EXERCISE DETAILS => When you reach the line containing "none -> grey brick F1 level 2" in the records below, start copying exactly, and stop once you have copied the line containing "black brick C1:D3".

Dataset items:
□ □ □ □ □ □ □

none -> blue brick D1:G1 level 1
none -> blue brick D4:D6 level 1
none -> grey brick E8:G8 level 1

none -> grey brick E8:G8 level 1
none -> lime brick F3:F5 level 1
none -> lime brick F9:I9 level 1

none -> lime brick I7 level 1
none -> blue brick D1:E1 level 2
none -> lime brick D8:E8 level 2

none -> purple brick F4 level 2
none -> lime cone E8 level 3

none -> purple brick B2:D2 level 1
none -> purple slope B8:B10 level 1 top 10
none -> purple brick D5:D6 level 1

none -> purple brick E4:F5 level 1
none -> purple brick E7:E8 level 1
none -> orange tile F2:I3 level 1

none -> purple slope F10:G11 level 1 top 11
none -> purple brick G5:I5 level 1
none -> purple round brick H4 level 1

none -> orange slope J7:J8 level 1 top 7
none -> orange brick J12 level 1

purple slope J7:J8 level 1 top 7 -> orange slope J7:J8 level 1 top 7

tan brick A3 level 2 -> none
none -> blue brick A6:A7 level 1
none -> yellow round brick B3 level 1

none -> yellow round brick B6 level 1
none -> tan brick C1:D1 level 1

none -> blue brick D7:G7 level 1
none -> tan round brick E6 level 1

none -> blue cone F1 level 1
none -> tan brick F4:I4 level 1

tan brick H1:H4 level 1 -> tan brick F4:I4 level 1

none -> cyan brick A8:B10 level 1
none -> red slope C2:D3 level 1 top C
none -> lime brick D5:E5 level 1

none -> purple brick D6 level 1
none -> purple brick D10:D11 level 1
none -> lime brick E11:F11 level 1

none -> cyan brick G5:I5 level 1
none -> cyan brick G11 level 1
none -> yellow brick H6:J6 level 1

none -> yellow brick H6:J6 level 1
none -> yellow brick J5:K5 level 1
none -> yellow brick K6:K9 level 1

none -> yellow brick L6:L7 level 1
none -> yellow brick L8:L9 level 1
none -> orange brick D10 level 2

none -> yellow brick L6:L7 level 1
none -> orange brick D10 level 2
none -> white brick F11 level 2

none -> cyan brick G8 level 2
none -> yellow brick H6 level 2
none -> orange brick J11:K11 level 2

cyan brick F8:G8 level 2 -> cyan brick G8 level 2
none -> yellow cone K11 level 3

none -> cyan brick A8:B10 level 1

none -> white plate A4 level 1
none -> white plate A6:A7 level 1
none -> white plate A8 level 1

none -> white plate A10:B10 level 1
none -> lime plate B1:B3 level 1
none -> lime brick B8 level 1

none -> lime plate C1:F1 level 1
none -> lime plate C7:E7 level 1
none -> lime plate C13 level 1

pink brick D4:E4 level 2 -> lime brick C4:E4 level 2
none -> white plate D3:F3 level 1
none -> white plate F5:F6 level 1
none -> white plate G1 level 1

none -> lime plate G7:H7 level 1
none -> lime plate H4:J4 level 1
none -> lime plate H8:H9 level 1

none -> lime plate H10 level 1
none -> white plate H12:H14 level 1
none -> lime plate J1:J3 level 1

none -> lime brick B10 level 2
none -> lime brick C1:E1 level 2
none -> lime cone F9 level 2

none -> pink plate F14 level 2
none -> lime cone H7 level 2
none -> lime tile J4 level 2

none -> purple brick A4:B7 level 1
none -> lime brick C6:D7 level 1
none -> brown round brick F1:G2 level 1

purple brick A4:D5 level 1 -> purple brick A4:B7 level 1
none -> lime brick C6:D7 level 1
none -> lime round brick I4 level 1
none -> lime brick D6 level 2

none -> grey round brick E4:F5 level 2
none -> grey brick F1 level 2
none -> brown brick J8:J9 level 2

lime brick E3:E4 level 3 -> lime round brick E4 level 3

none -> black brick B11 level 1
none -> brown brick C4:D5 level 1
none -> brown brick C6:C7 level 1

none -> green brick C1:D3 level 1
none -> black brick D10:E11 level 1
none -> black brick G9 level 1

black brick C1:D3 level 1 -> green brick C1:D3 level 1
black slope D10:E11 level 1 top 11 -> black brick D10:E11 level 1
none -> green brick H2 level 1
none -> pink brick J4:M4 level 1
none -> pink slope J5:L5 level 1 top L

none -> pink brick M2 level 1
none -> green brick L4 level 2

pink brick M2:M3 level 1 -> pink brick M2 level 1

□ □ □ □ □ □ □

ANSWER TO THE EXERCISE =>
none -> grey brick F1 level 2
none -> brown brick J8:J9 level 2

lime brick E3:E4 level 3 -> lime round brick E4 level 3

none -> black brick B11 level 1
none -> brown brick C4:D5 level 1
none -> brown brick C6:C7 level 1

none -> green brick C1:D3 level 1
none -> black brick D10:E11 level 1
none -> black brick G9 level 1

black brick C1:D3 level 1 -> green brick C1:D3 level 1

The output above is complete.